Exercise goal -
Pictures do not belong in the copy; quote every entry below exactly.
+++++
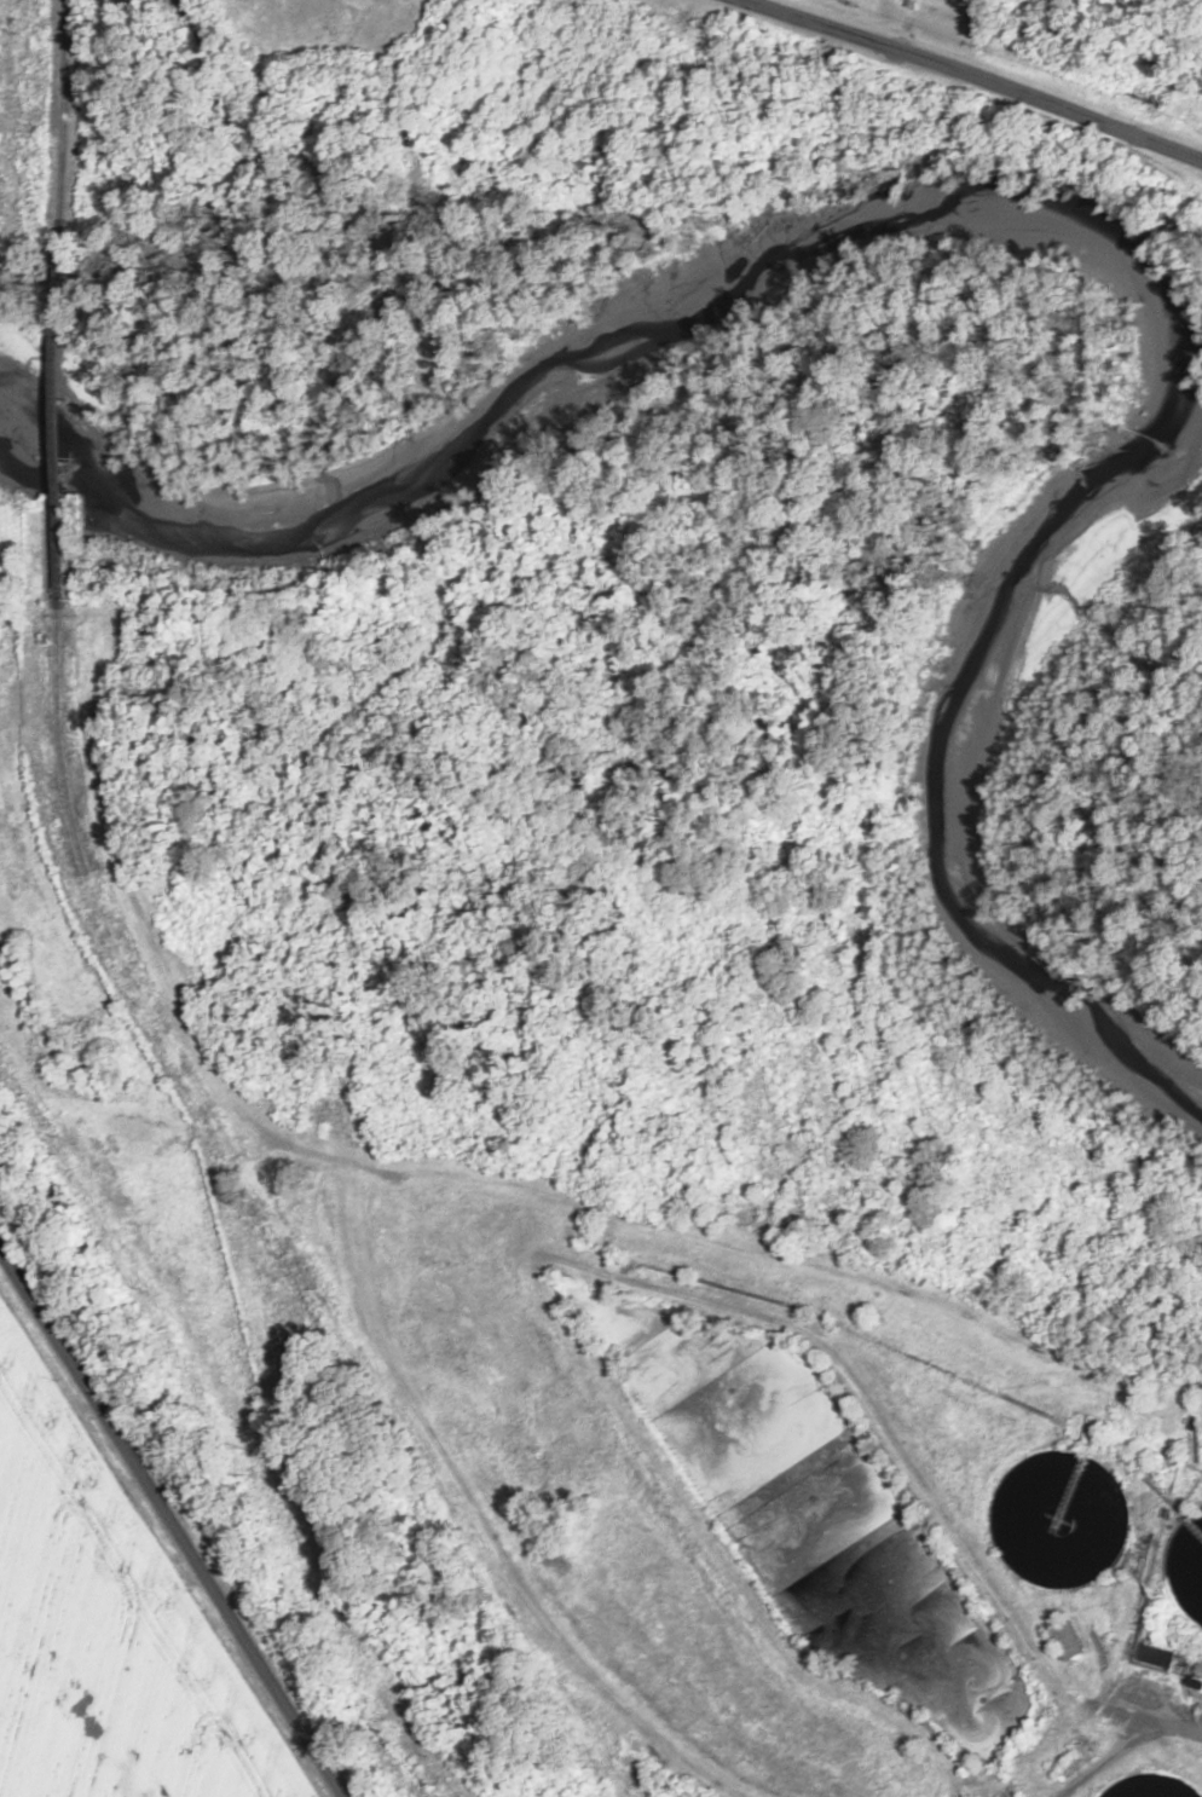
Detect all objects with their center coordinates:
railway: (63, 33)
road: (976, 74)
railway: (65, 110)
river: (1022, 209)
railway: (61, 415)
road: (672, 943)
railway: (279, 1225)
road: (171, 1530)
building: (1194, 1532)
building: (1068, 1639)
building: (1160, 1655)
building: (1074, 1758)

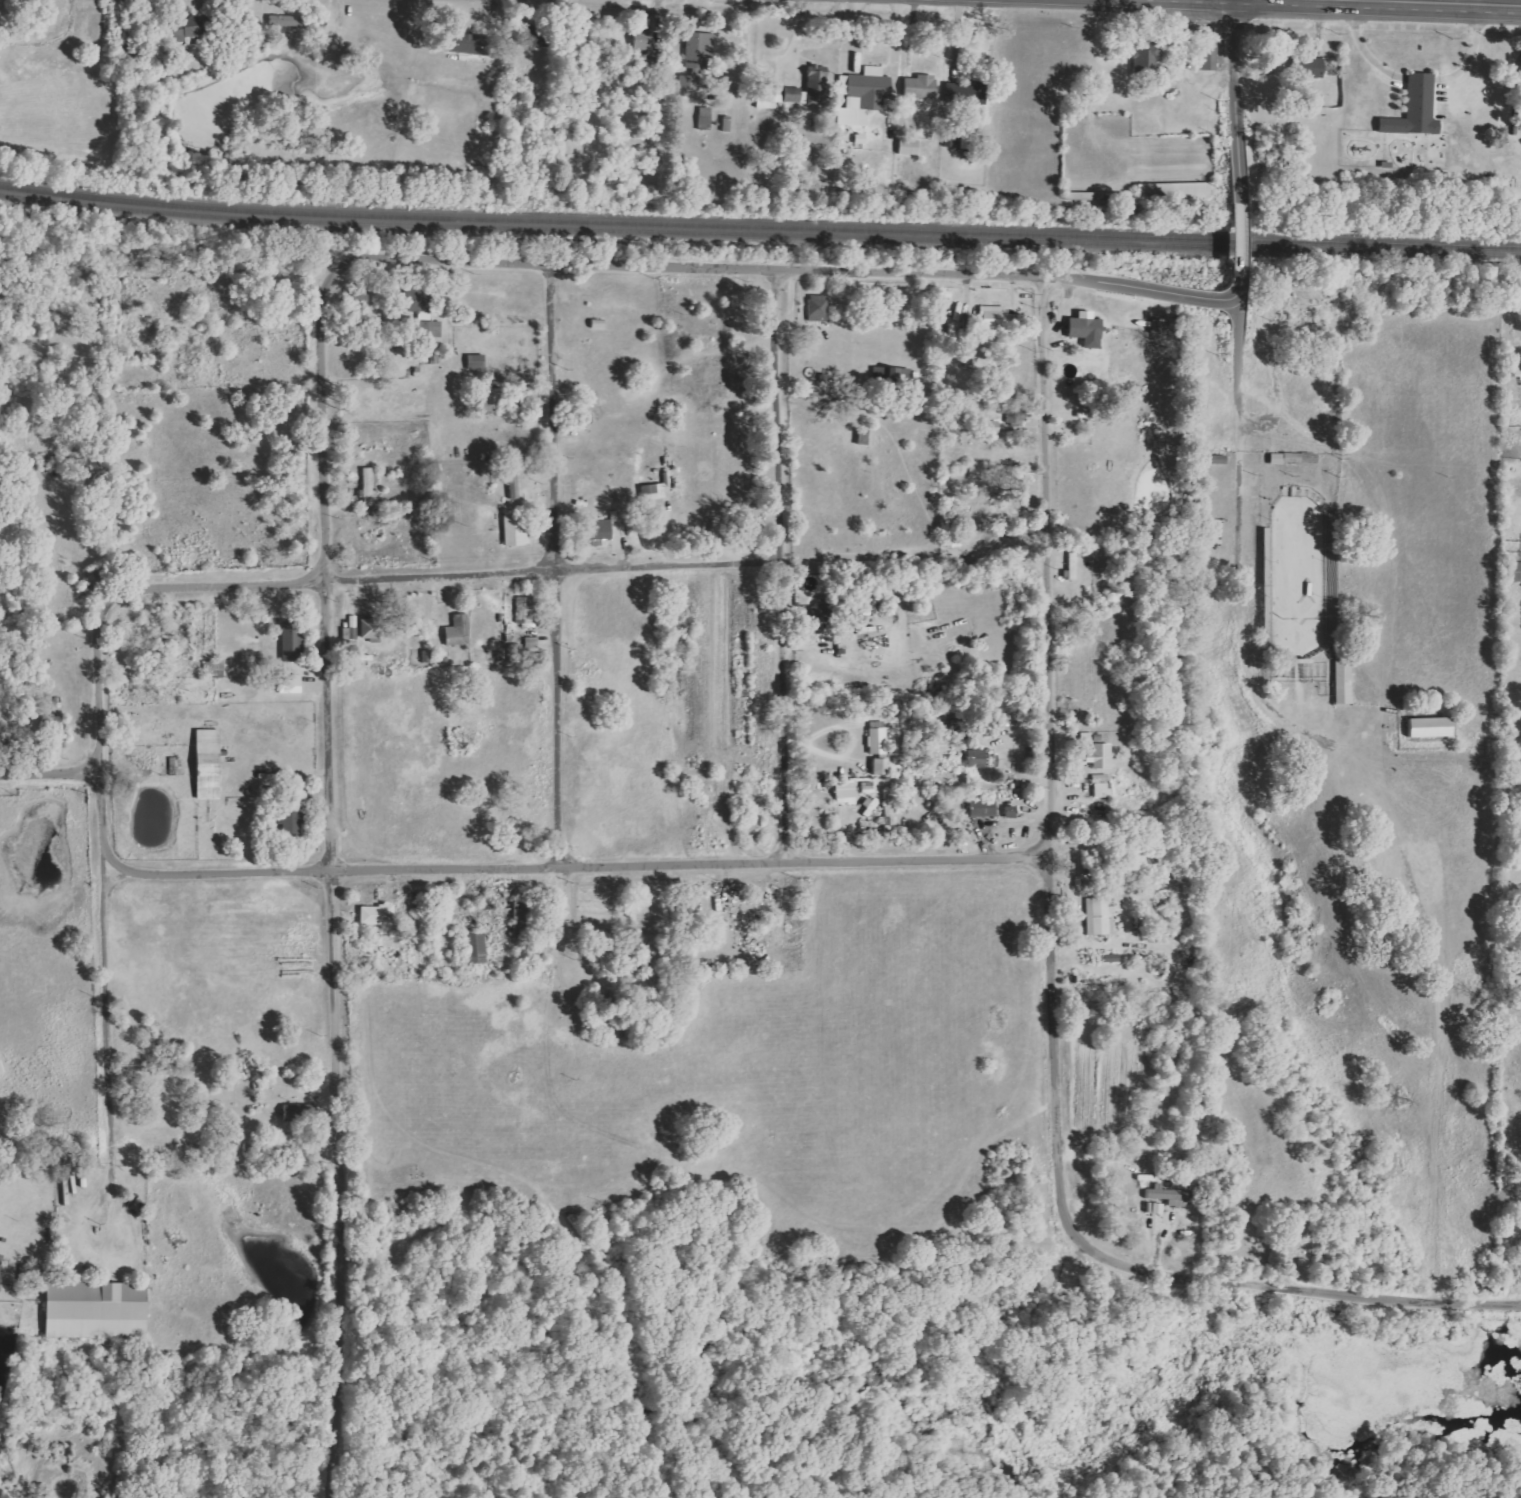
+++++
Solution to this task -
Detect all objects with their center coordinates:
railway: (63, 33)
road: (976, 74)
railway: (65, 110)
river: (1022, 209)
railway: (61, 415)
road: (672, 943)
railway: (279, 1225)
road: (171, 1530)
building: (1194, 1532)
building: (1068, 1639)
building: (1160, 1655)
building: (1074, 1758)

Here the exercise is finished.